Task requirements: For the material below, return exactly the lines starting at the one holding "blue traffic cone: 3 -> 4" and ending at the one holding "turquoise pencil: 4 -> 0", counting both as part of the range.

Given entries:
=== Section Start ===

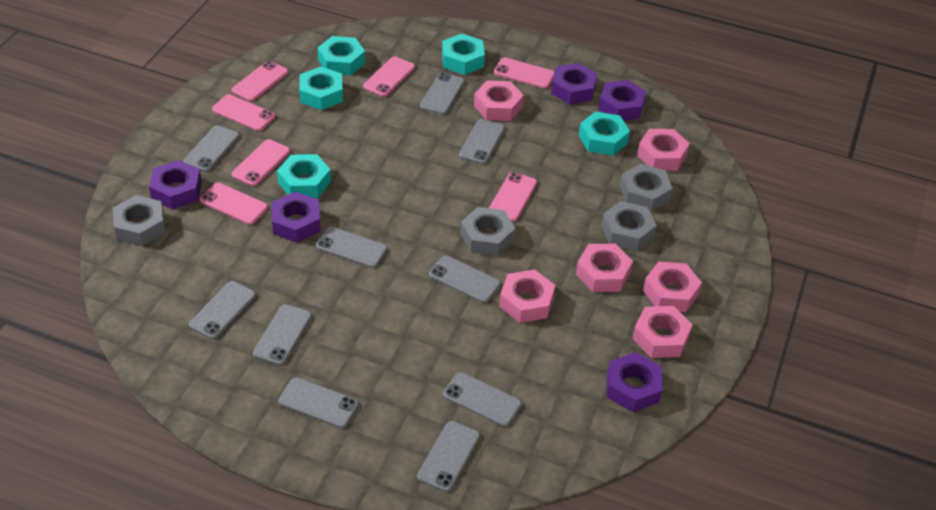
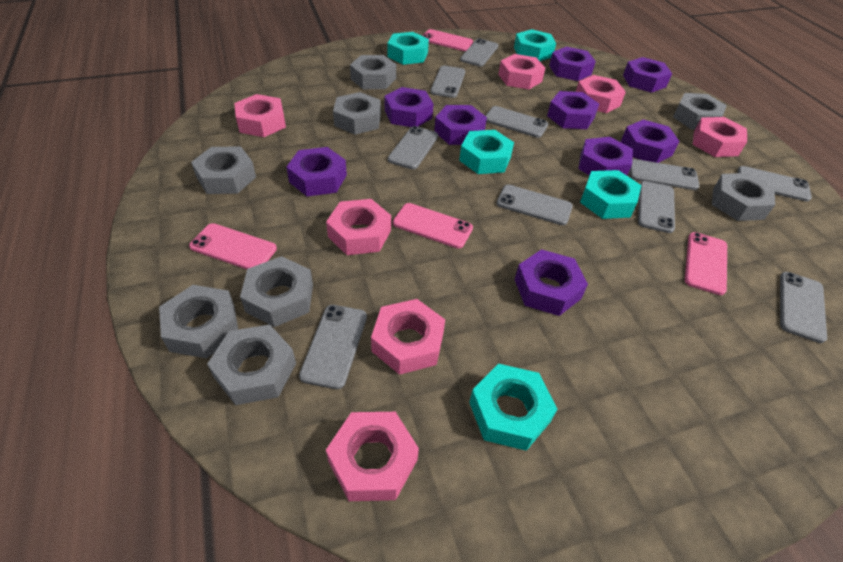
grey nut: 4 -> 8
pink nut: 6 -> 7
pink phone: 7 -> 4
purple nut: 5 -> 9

=== Section End ===
=== Section Start ===

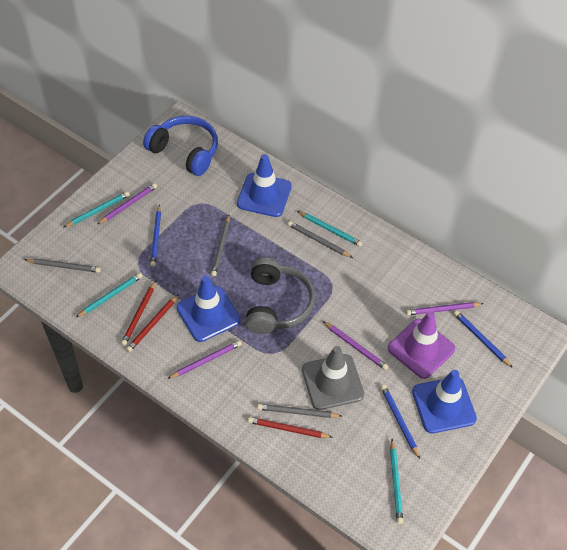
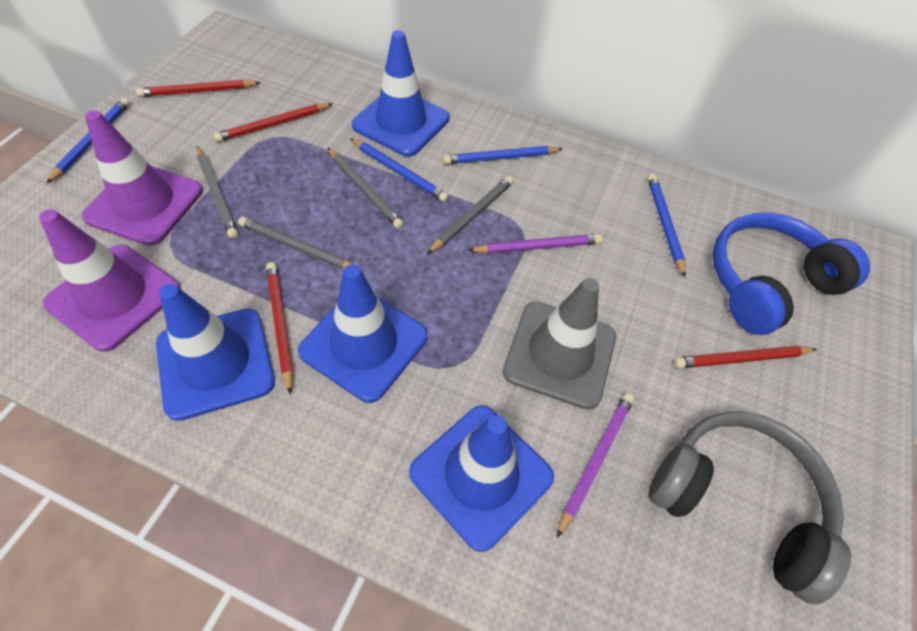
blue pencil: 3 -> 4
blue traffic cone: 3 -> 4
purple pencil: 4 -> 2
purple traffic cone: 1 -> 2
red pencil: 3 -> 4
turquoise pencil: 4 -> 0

=== Section End ===

Result:
blue traffic cone: 3 -> 4
purple pencil: 4 -> 2
purple traffic cone: 1 -> 2
red pencil: 3 -> 4
turquoise pencil: 4 -> 0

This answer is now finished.